### Records for this exercise

———

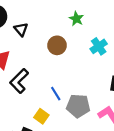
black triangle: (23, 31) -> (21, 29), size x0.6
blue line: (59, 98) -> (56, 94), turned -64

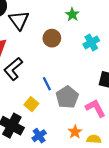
black triangle: (21, 29) -> (19, 20), size x1.5
gray pentagon: (78, 106) -> (67, 97), turned 30

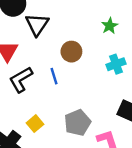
green star: (72, 14) -> (110, 26), moved
blue line: (47, 84) -> (54, 76), moved

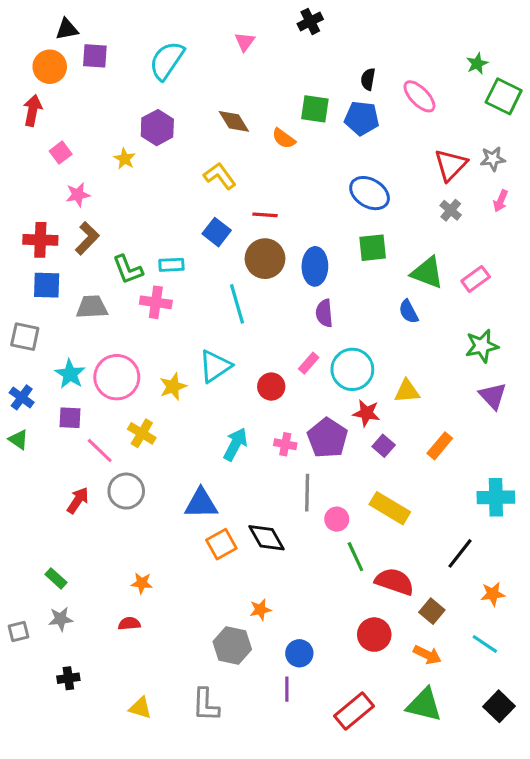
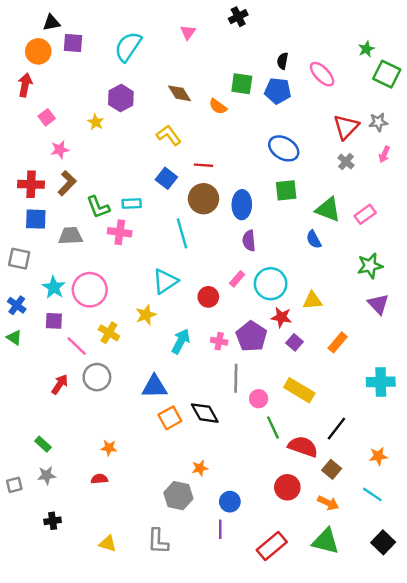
yellow star: (173, 387) -> (146, 315), moved
black line: (460, 553) -> (336, 429), moved

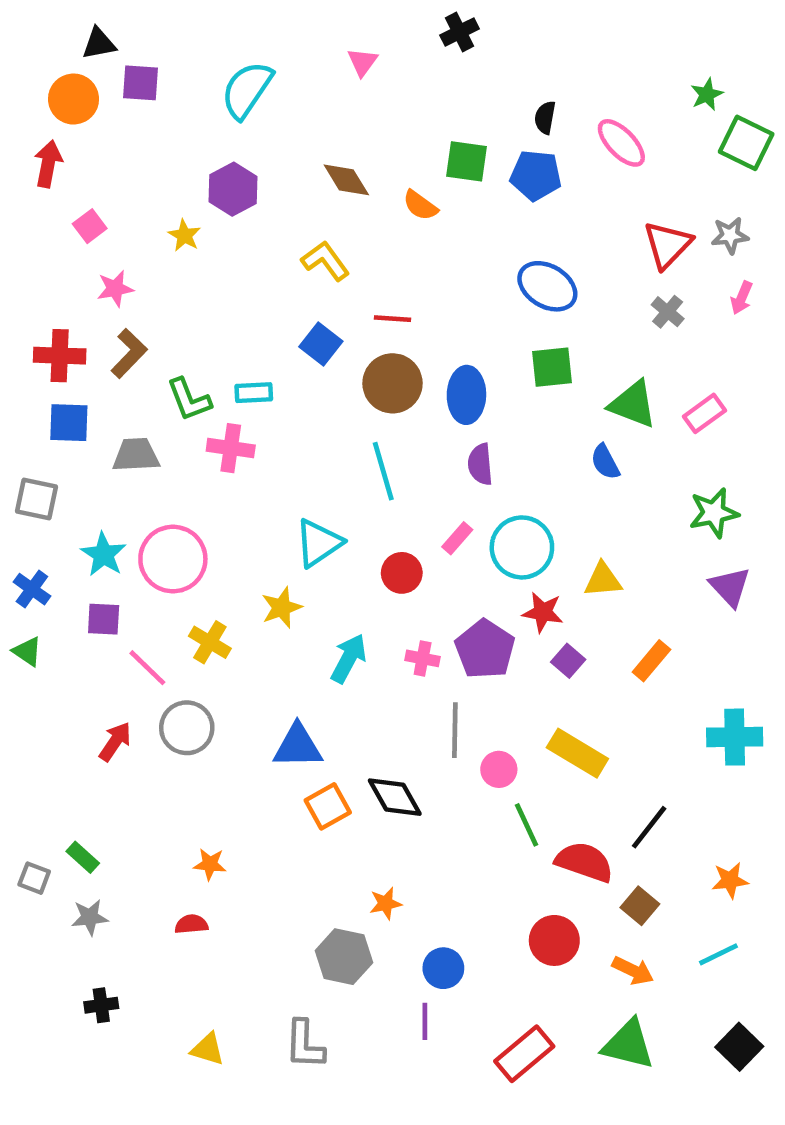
cyan line: (182, 233) -> (383, 471), moved
gray square: (14, 485) -> (34, 878), moved, turned 35
cyan line: (372, 494) -> (718, 954), turned -60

———

### Prompt
Print every record exactly, without the pictures.

### Output
black triangle: (23, 31) -> (21, 29), size x0.6
blue line: (59, 98) -> (56, 94), turned -64

black triangle: (21, 29) -> (19, 20), size x1.5
gray pentagon: (78, 106) -> (67, 97), turned 30

green star: (72, 14) -> (110, 26), moved
blue line: (47, 84) -> (54, 76), moved

yellow star: (173, 387) -> (146, 315), moved
black line: (460, 553) -> (336, 429), moved

cyan line: (182, 233) -> (383, 471), moved
gray square: (14, 485) -> (34, 878), moved, turned 35
cyan line: (372, 494) -> (718, 954), turned -60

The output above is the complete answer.